TASK DIRECTIONS: Transcribe exactly, and only, the lines running from the one that contains "brown key: [133,272,161,322]" through the last line of the material. No pictures.

-- Opening Marker --

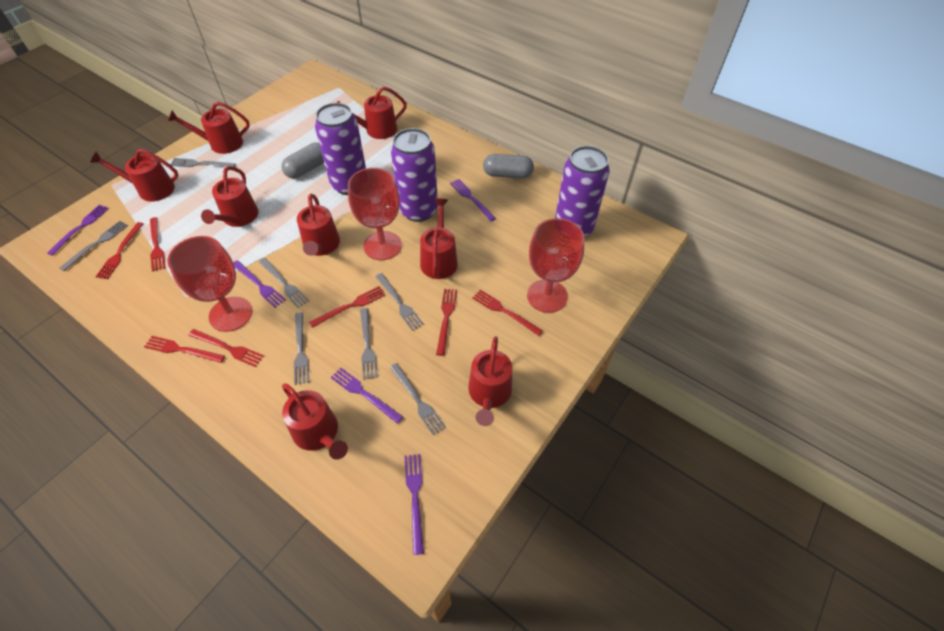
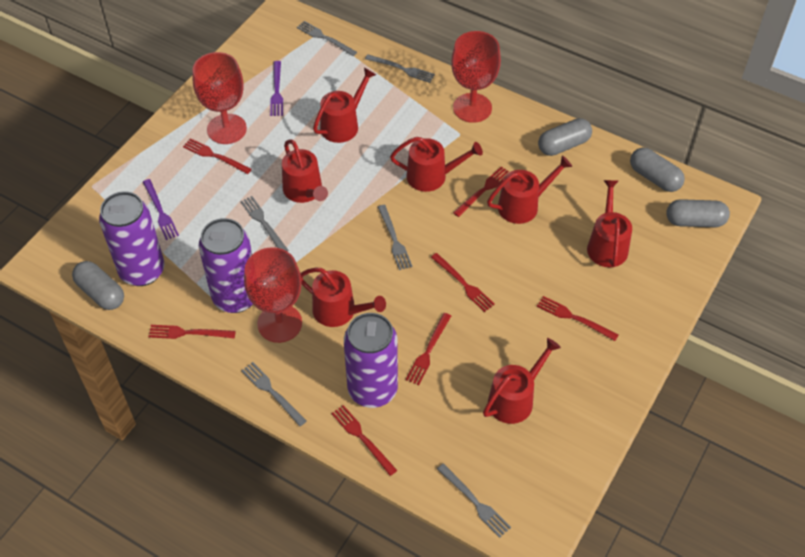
grey capsule: [281,143,324,178] [483,154,534,178] = 2 -> [72,261,124,310] [538,118,592,156] [630,147,685,192] [666,199,730,227] = 4
grey fork: [60,221,128,271] [170,158,236,167] [259,258,309,308] [294,312,309,385] [360,308,378,380] [375,273,424,331] [390,363,446,435] = 7 -> [240,196,288,251] [241,362,307,426] [297,21,357,56] [365,54,435,83] [378,205,412,270] [437,463,511,538] = 6
purple fork: [47,205,109,256] [233,260,286,308] [331,367,403,424] [404,454,424,555] [450,179,496,222] = 5 -> [143,179,179,240] [270,61,283,116] = 2
red watering can: [90,149,179,201] [168,102,250,154] [201,166,258,227] [282,384,348,460] [297,194,340,256] [336,87,407,139] [420,199,458,279] [468,336,512,426] = 8 -> [282,139,328,203] [300,268,386,327] [313,68,376,143] [390,137,483,192] [483,338,561,424] [487,156,572,224] [587,180,632,267] = 7

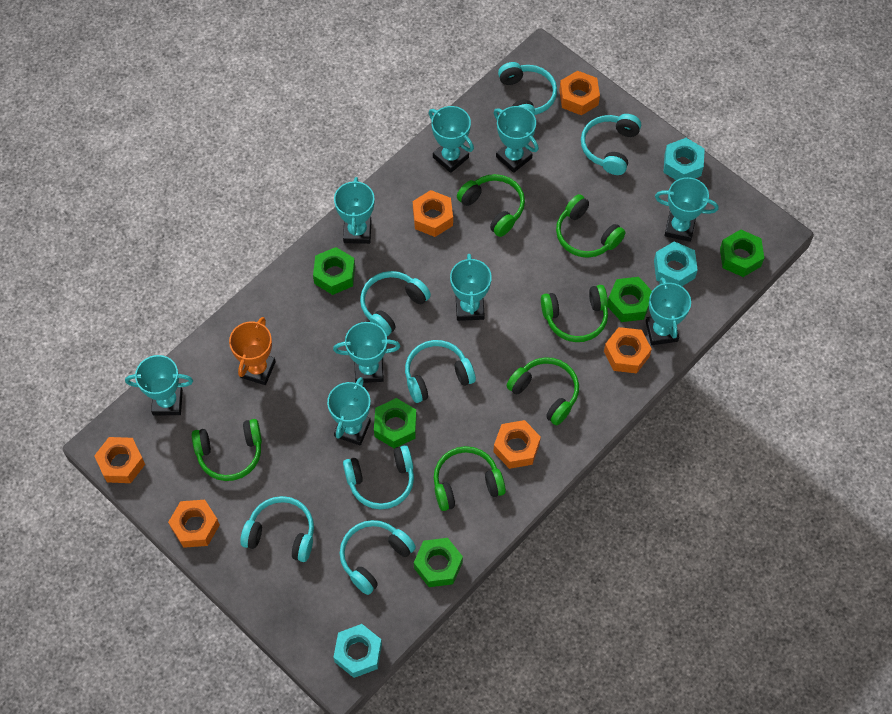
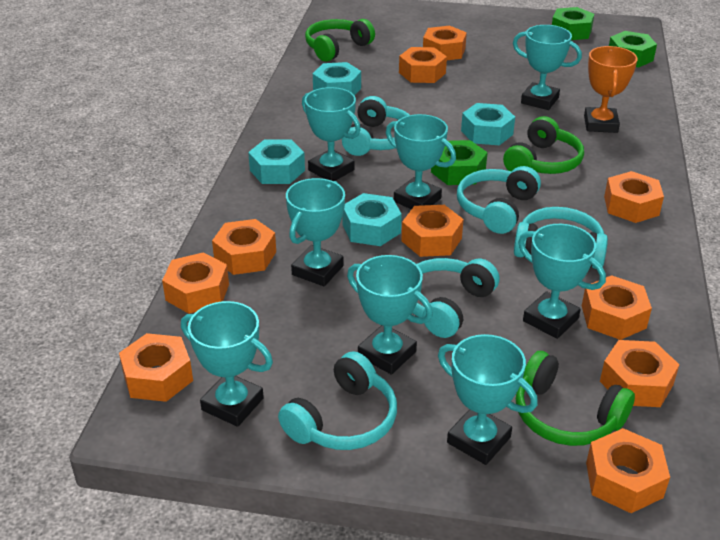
green headphones: [192,419,262,481] [434,446,506,511] [457,174,525,237] [507,357,579,425] [541,285,608,342] [556,194,626,258] = 6 -> [305,19,375,62] [503,116,584,174] [516,351,635,446] = 3
green nut: [313,247,355,295] [374,398,417,449] [414,538,463,587] [608,277,652,322] [720,230,764,277] = 5 -> [431,140,488,185] [552,7,594,40] [609,31,657,67] = 3
orange nut: [94,437,145,483] [168,500,220,548] [413,190,453,237] [493,420,541,469] [559,71,600,115] [604,327,652,373] = 6 -> [119,333,193,402] [162,252,229,314] [212,219,276,275] [399,47,447,83] [401,205,464,257] [423,26,467,60] [582,275,652,340] [586,428,670,513] [600,340,680,407] [604,171,664,223] = 10
turquoise headphones: [240,496,314,562] [340,520,416,595] [343,445,414,509] [360,271,431,336] [405,340,476,403] [498,62,557,116] [581,114,641,175] = 7 -> [278,351,397,450] [342,96,410,156] [413,258,499,338] [457,166,541,234] [514,207,608,269] = 5
turquoise nut: [333,624,382,678] [654,241,698,286] [663,138,705,180] = 3 -> [248,140,305,184] [313,62,361,95] [342,193,402,246] [461,103,515,145] = 4
turquoise trophy: [125,355,193,415] [327,377,371,445] [333,322,401,383] [334,177,375,244] [428,106,474,173] [450,254,492,321] [494,106,539,173] [646,277,691,345] [655,177,719,242] = 9 -> [181,301,273,427] [286,178,345,286] [302,87,361,181] [347,255,433,375] [386,114,456,209] [438,334,538,465] [513,25,582,110] [518,224,606,339] = 8

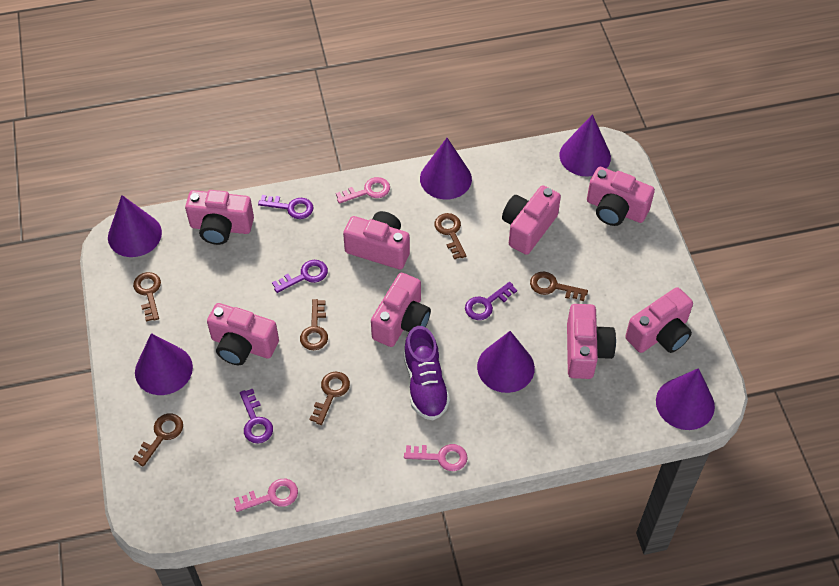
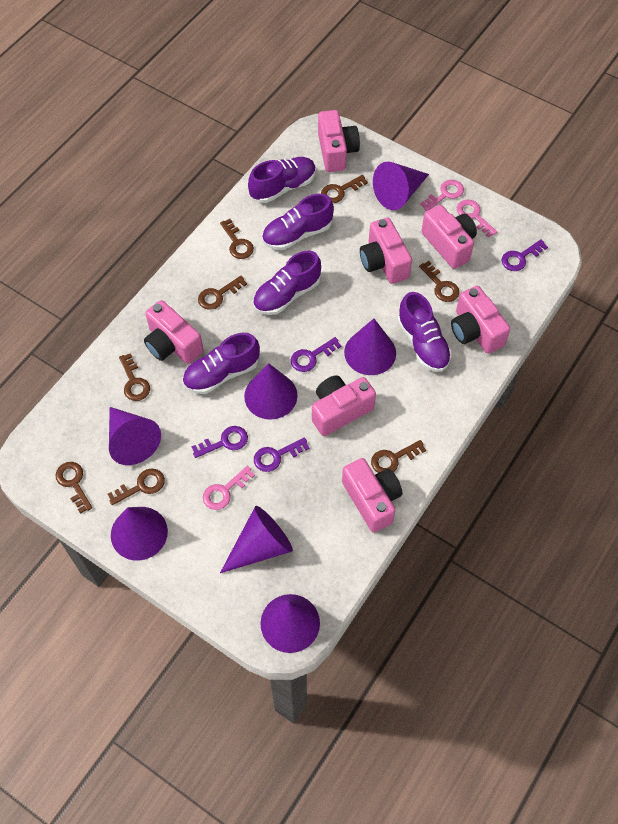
brown key: [133,272,161,322] [133,413,183,467] [300,299,328,350] [309,372,350,425] [434,213,466,259] [530,272,588,301] = 6 -> [55,462,92,514] [108,468,165,505] [119,353,150,401] [198,276,247,310] [220,219,254,259] [321,175,368,203] [371,440,426,473] [419,261,459,302] = 8
pink camera: [185,190,254,245] [207,303,279,365] [343,211,410,269] [371,273,431,347] [502,185,561,255] [567,304,616,379] [587,167,655,226] [625,287,693,353] = 8 -> [144,300,203,364] [312,375,376,436] [318,110,360,172] [342,458,402,533] [360,218,412,284] [421,205,477,269] [451,286,510,354] = 7
purple cone: [108,195,162,257] [135,333,193,395] [420,138,472,200] [477,331,535,393] [559,114,611,177] [656,368,715,430] = 6 -> [109,407,161,465] [111,507,168,560] [220,506,293,573] [244,363,298,420] [260,594,320,653] [344,319,396,375] [373,162,429,210] = 7
purple shoe: [403,326,450,420] = 1 -> [183,333,260,394] [248,157,316,203] [253,251,321,315] [262,194,334,250] [397,292,452,372] = 5

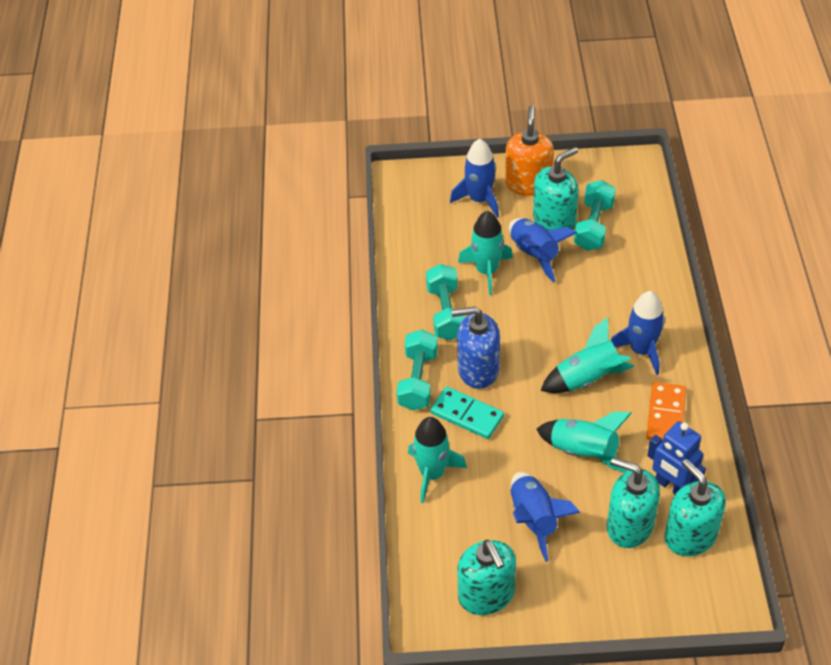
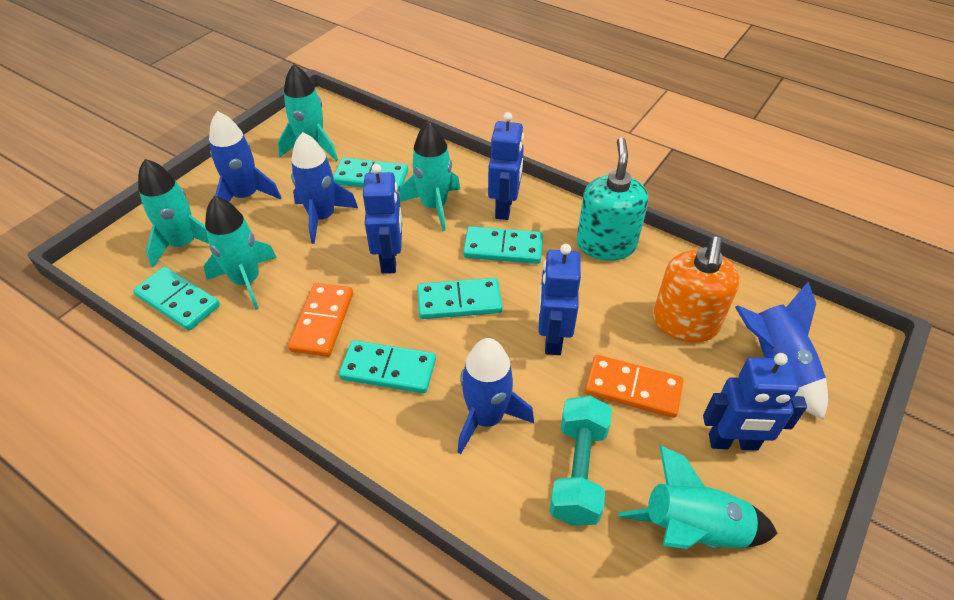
blue robot: [647,421,706,494] = 1 -> [363,164,402,274] [488,112,524,220] [538,244,581,355] [703,353,807,451] = 4
blue soap dispenser: [452,307,500,389] = 1 -> none = 0
orange domino: [646,382,686,441] = 1 -> [288,283,353,357] [585,355,683,418] = 2
turquoise domino: [430,387,504,439] = 1 -> [133,267,220,330] [333,157,408,192] [339,340,436,393] [417,278,503,319] [463,226,543,264] = 5
turquoise dumbbell: [397,330,438,411] [426,264,465,340] [574,180,616,251] = 3 -> [549,396,612,526] = 1
turquoise rocket: [408,417,467,503] [458,211,513,295] [536,411,632,473] [540,317,634,393] = 4 -> [138,159,209,267] [204,196,277,309] [278,64,338,161] [399,121,460,231] [618,445,777,549] = 5
turquoise soap dispenser: [457,540,516,615] [533,147,579,230] [607,457,660,548] [664,459,726,556] = 4 -> [576,137,648,261] = 1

-- Closing Marker --

ANSWER SPACE:
brown key: [133,272,161,322] [133,413,183,467] [300,299,328,350] [309,372,350,425] [434,213,466,259] [530,272,588,301] = 6 -> [55,462,92,514] [108,468,165,505] [119,353,150,401] [198,276,247,310] [220,219,254,259] [321,175,368,203] [371,440,426,473] [419,261,459,302] = 8
pink camera: [185,190,254,245] [207,303,279,365] [343,211,410,269] [371,273,431,347] [502,185,561,255] [567,304,616,379] [587,167,655,226] [625,287,693,353] = 8 -> [144,300,203,364] [312,375,376,436] [318,110,360,172] [342,458,402,533] [360,218,412,284] [421,205,477,269] [451,286,510,354] = 7
purple cone: [108,195,162,257] [135,333,193,395] [420,138,472,200] [477,331,535,393] [559,114,611,177] [656,368,715,430] = 6 -> [109,407,161,465] [111,507,168,560] [220,506,293,573] [244,363,298,420] [260,594,320,653] [344,319,396,375] [373,162,429,210] = 7
purple shoe: [403,326,450,420] = 1 -> [183,333,260,394] [248,157,316,203] [253,251,321,315] [262,194,334,250] [397,292,452,372] = 5

blue robot: [647,421,706,494] = 1 -> [363,164,402,274] [488,112,524,220] [538,244,581,355] [703,353,807,451] = 4
blue soap dispenser: [452,307,500,389] = 1 -> none = 0
orange domino: [646,382,686,441] = 1 -> [288,283,353,357] [585,355,683,418] = 2
turquoise domino: [430,387,504,439] = 1 -> [133,267,220,330] [333,157,408,192] [339,340,436,393] [417,278,503,319] [463,226,543,264] = 5
turquoise dumbbell: [397,330,438,411] [426,264,465,340] [574,180,616,251] = 3 -> [549,396,612,526] = 1
turquoise rocket: [408,417,467,503] [458,211,513,295] [536,411,632,473] [540,317,634,393] = 4 -> [138,159,209,267] [204,196,277,309] [278,64,338,161] [399,121,460,231] [618,445,777,549] = 5
turquoise soap dispenser: [457,540,516,615] [533,147,579,230] [607,457,660,548] [664,459,726,556] = 4 -> [576,137,648,261] = 1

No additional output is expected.